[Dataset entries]
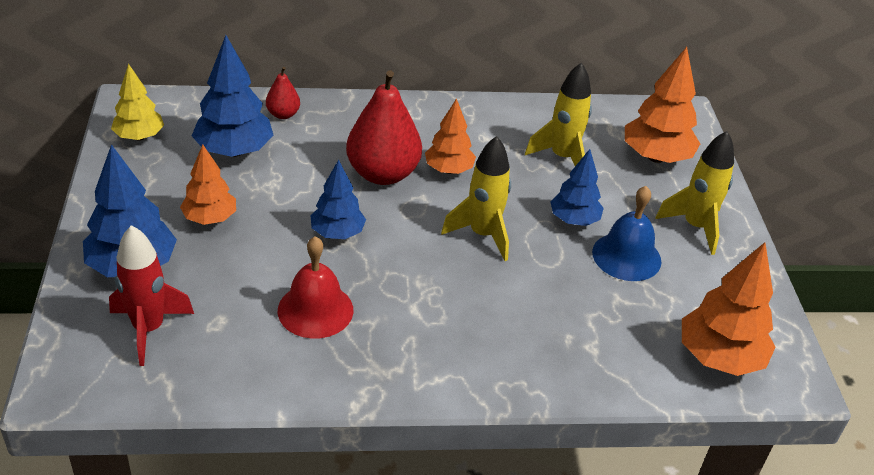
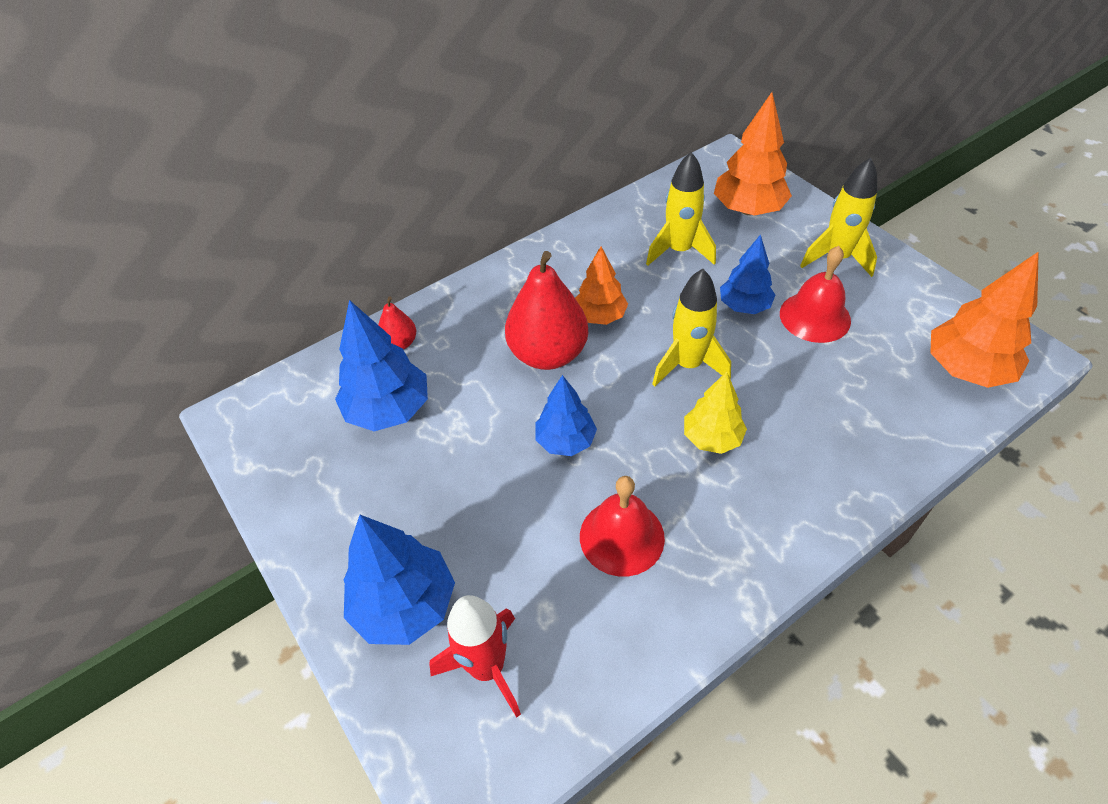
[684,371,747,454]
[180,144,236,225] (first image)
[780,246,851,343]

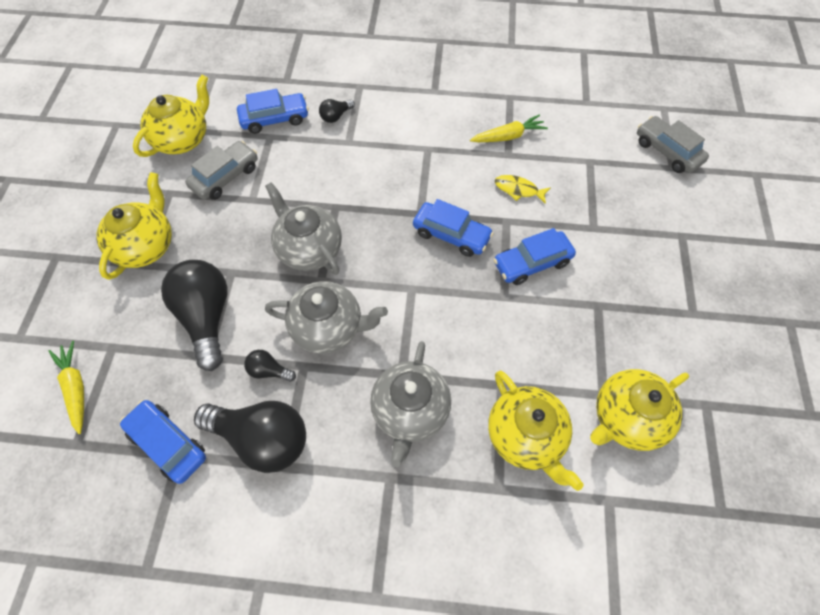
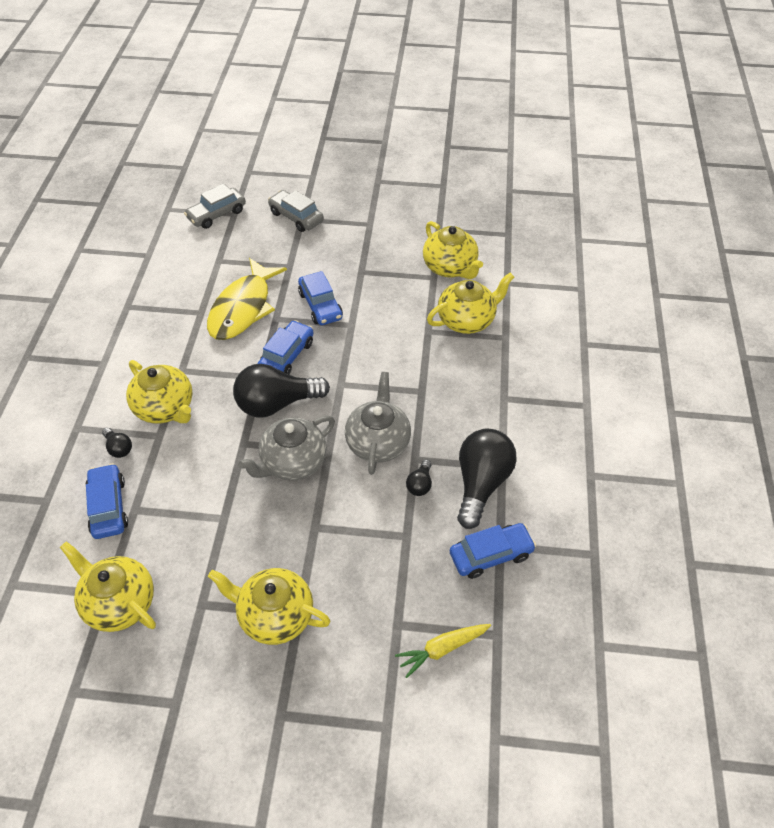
[450,523,536,579]
[233,364,330,418]
[268,190,324,232]
[370,341,451,467] (first image)
[470,115,548,142] (first image)
[207,258,287,340]
[126,360,193,424]

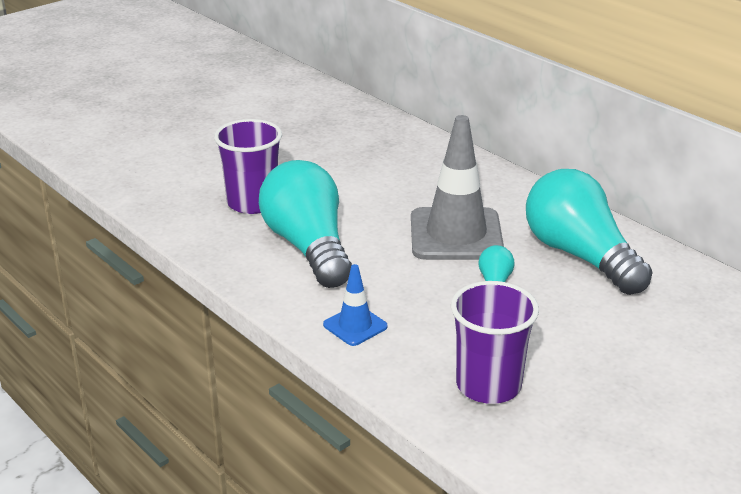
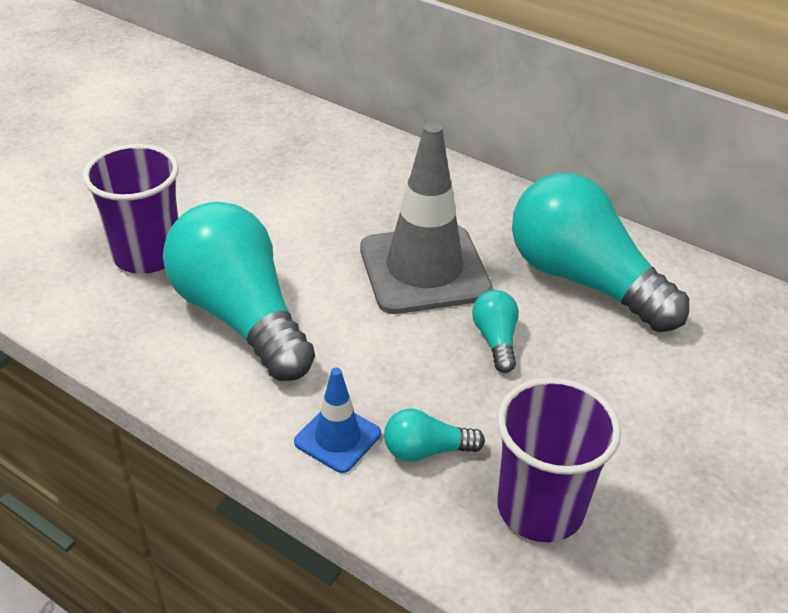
[384,408,485,462]

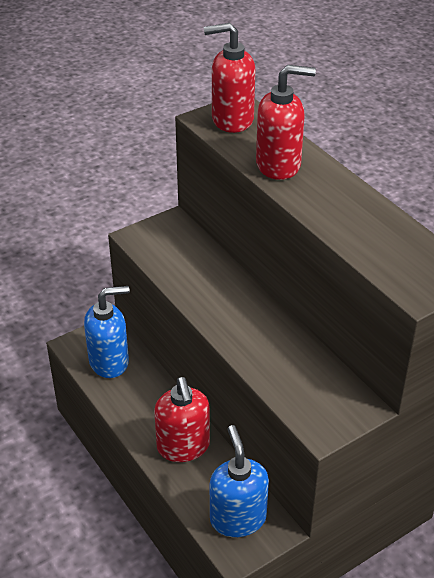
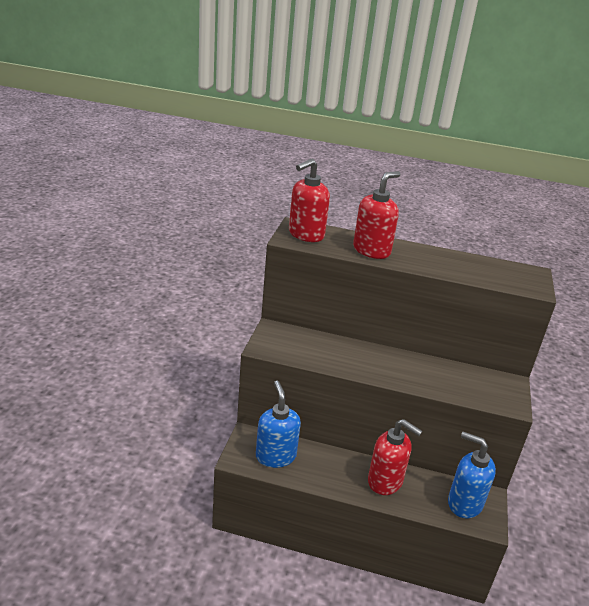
[256,381,301,468]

| WORK INSTRUCTIONS |
With the pictures left out, please output each line from the one containing "[268,190,324,232]" through the end of the entries, exactly as it is.

| WRITTEN ANSWER |
[268,190,324,232]
[370,341,451,467] (first image)
[470,115,548,142] (first image)
[207,258,287,340]
[126,360,193,424]

[384,408,485,462]

[256,381,301,468]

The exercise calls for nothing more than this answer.